- Data for review -

= = = =

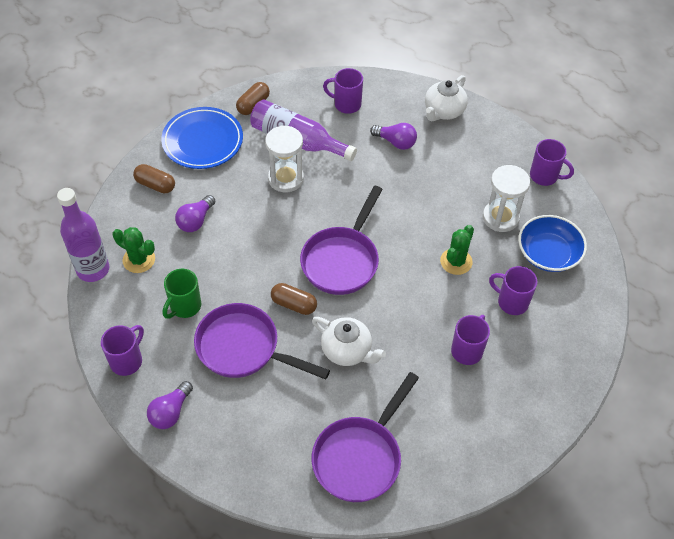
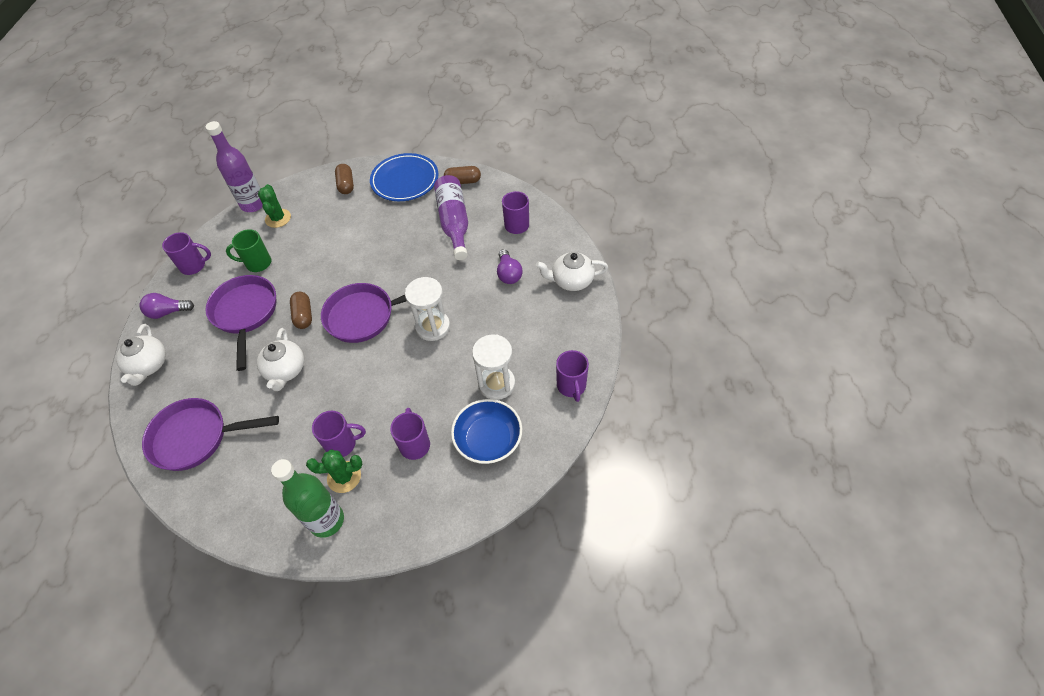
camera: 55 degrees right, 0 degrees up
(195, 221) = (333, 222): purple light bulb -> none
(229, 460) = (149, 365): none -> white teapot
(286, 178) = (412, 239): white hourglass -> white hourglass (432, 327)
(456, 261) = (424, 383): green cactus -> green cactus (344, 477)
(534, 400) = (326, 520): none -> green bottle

= = = =

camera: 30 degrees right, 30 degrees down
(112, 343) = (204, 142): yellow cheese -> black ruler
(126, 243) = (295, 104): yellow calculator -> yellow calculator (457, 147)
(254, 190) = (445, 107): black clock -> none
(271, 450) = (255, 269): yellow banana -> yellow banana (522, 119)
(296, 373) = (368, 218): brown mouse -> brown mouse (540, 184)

= = = =

- Exercise brief -
All that should be written out is the stretch of lines above between the one holding "(126, 243) = (295, 104): yellow" and the one holding "(296, 373) = (368, 218): brown", inclusive, exactly as given.

- Exercise output -
(126, 243) = (295, 104): yellow calculator -> yellow calculator (457, 147)
(254, 190) = (445, 107): black clock -> none
(271, 450) = (255, 269): yellow banana -> yellow banana (522, 119)
(296, 373) = (368, 218): brown mouse -> brown mouse (540, 184)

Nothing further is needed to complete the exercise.